:: TO DO ::
Your output should be the lines from the one with "C5: 1000uF (plus" through the end of the entries below, set down word for word and nothing else.

Collected data
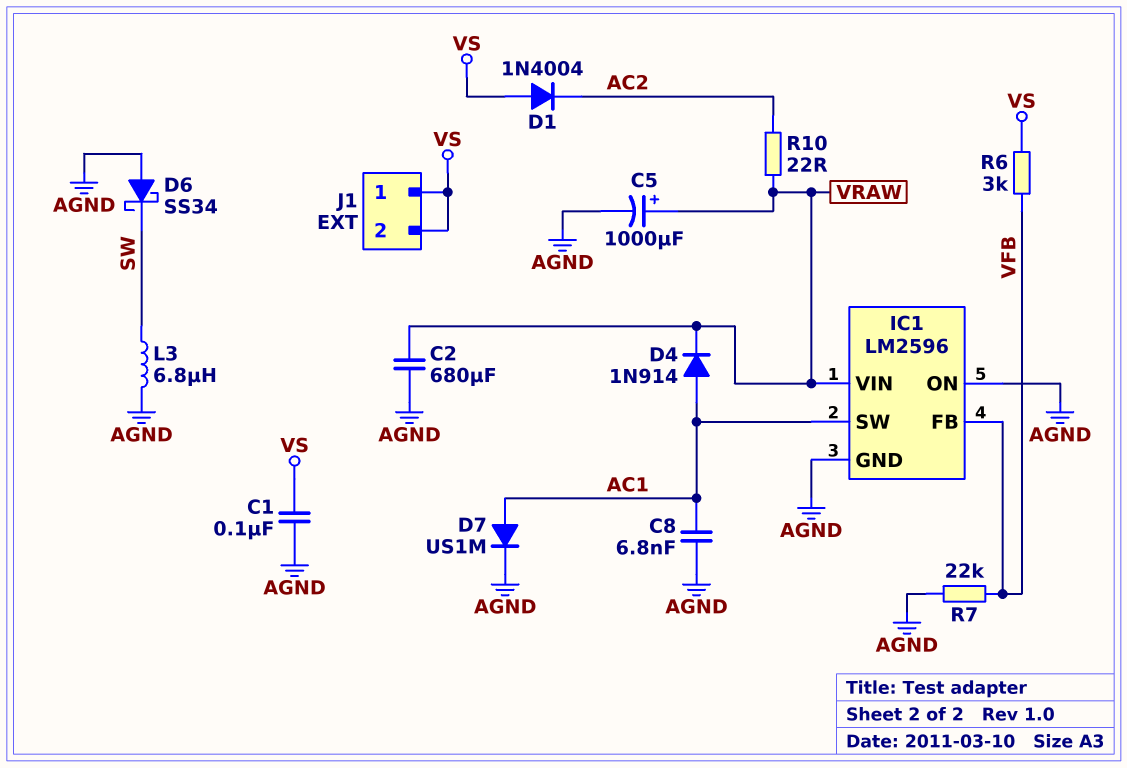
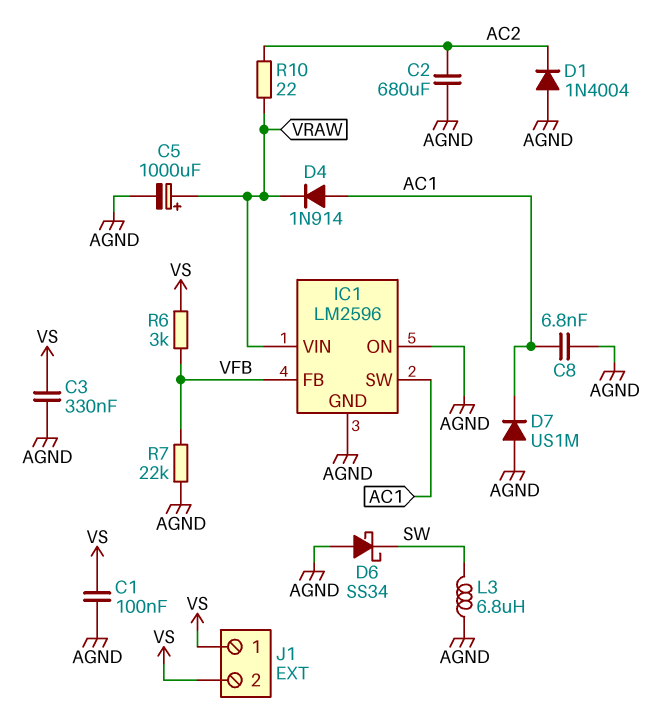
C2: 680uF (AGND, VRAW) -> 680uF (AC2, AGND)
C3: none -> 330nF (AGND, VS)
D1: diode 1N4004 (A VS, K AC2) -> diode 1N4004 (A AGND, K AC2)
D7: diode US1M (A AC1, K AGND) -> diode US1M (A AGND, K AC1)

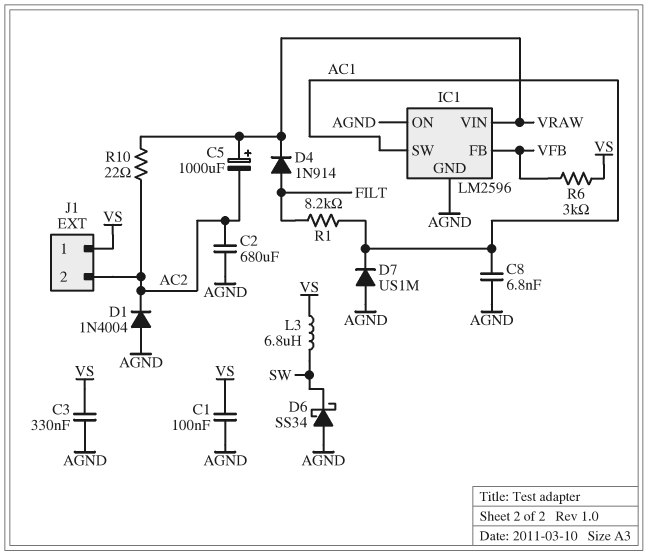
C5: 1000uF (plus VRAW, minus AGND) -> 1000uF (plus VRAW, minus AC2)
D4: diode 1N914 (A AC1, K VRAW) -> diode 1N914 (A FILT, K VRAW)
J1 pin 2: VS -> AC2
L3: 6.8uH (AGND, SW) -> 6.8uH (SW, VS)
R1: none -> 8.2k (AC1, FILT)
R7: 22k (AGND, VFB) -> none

:: TASK OUTPUT ::
C5: 1000uF (plus VRAW, minus AGND) -> 1000uF (plus VRAW, minus AC2)
D4: diode 1N914 (A AC1, K VRAW) -> diode 1N914 (A FILT, K VRAW)
J1 pin 2: VS -> AC2
L3: 6.8uH (AGND, SW) -> 6.8uH (SW, VS)
R1: none -> 8.2k (AC1, FILT)
R7: 22k (AGND, VFB) -> none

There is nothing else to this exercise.